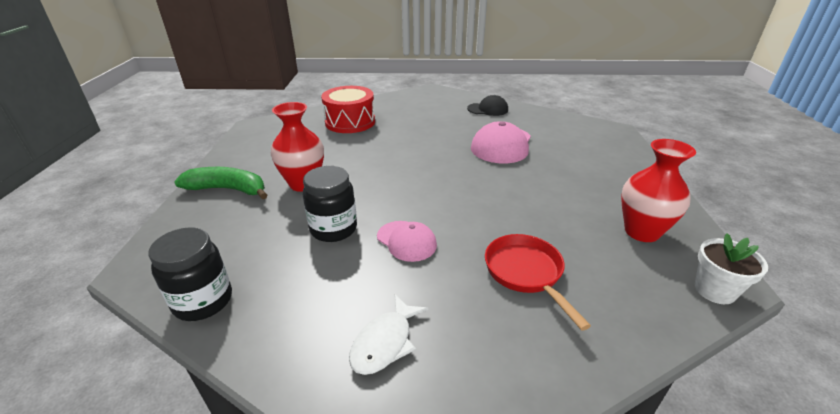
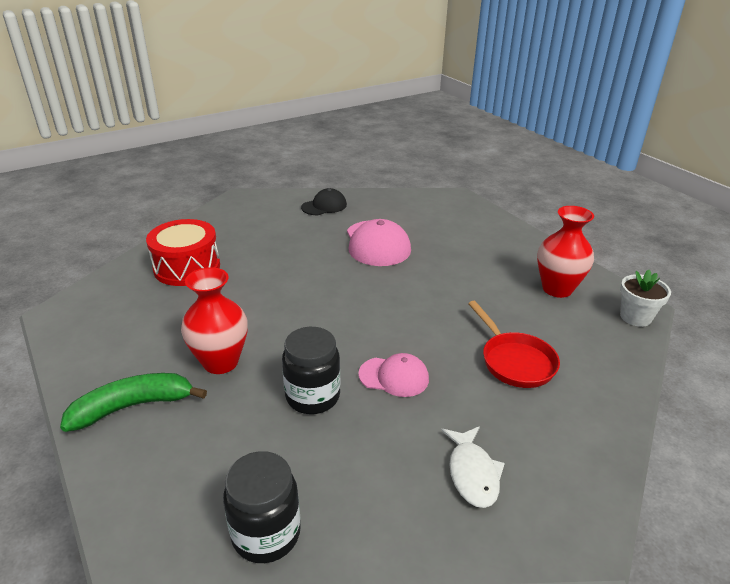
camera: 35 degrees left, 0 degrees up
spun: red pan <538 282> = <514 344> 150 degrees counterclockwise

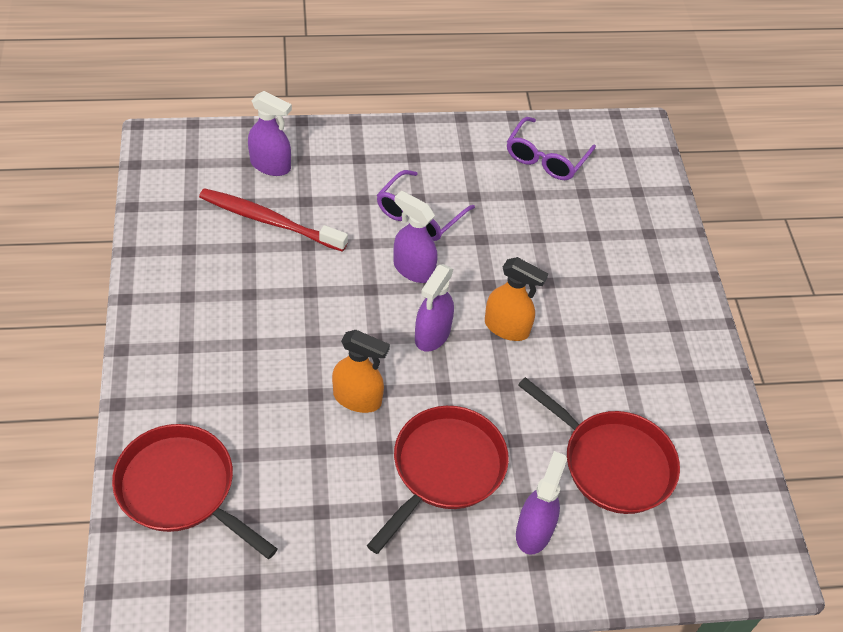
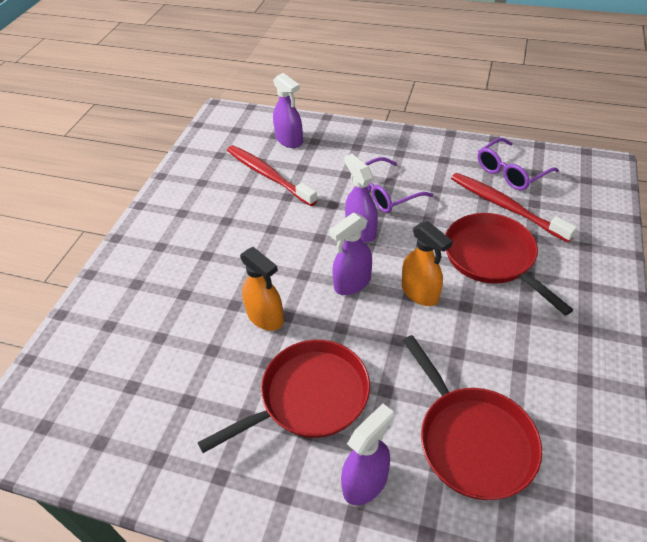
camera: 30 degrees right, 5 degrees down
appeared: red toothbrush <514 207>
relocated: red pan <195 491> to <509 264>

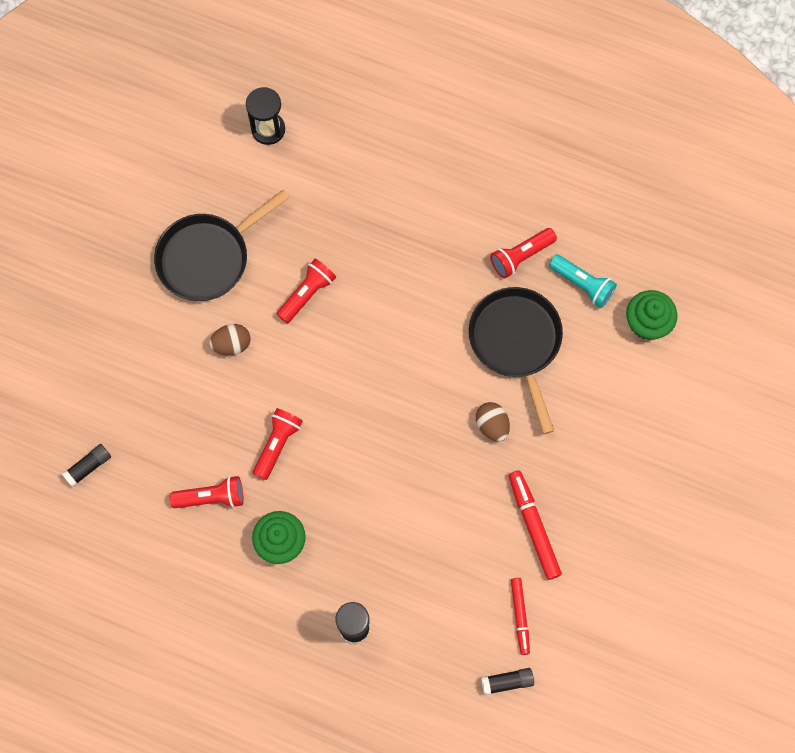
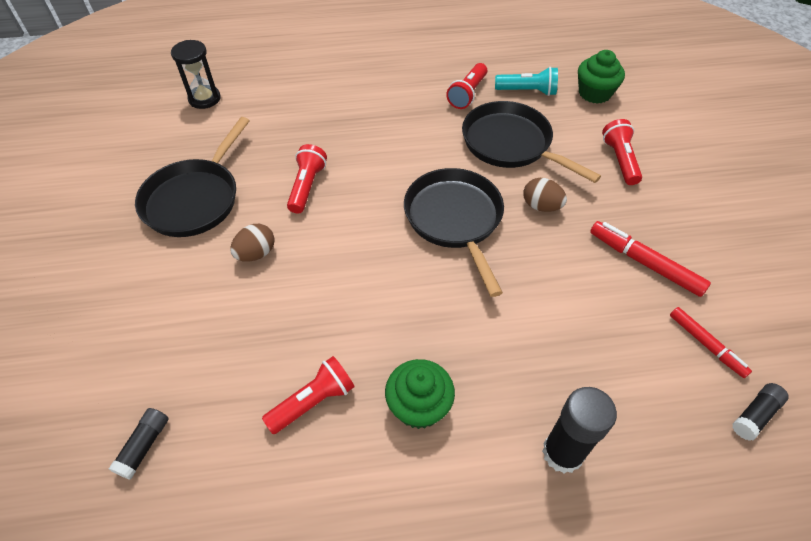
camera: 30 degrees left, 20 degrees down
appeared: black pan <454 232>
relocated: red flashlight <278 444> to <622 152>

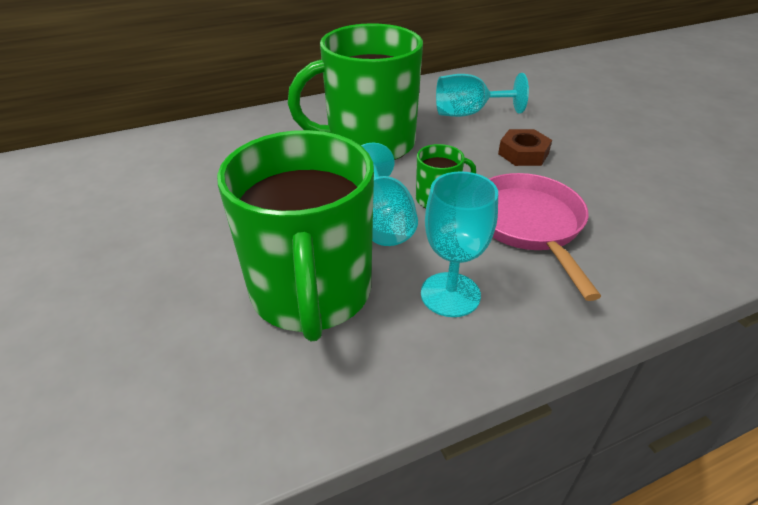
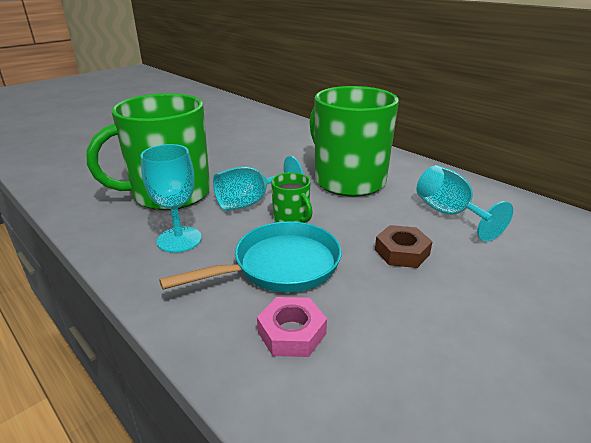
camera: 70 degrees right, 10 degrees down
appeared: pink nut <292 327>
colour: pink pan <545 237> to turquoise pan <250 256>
----------
■ **WHAT THE TASK ASKS**: Return each of the lines exactly as they appear above, with no images.

■ **YOUR SOLUTION**:
camera: 35 degrees left, 0 degrees up
spun: red pan <538 282> = <514 344> 150 degrees counterclockwise

camera: 30 degrees right, 5 degrees down
appeared: red toothbrush <514 207>
relocated: red pan <195 491> to <509 264>

camera: 30 degrees left, 20 degrees down
appeared: black pan <454 232>
relocated: red flashlight <278 444> to <622 152>

camera: 70 degrees right, 10 degrees down
appeared: pink nut <292 327>
colour: pink pan <545 237> to turquoise pan <250 256>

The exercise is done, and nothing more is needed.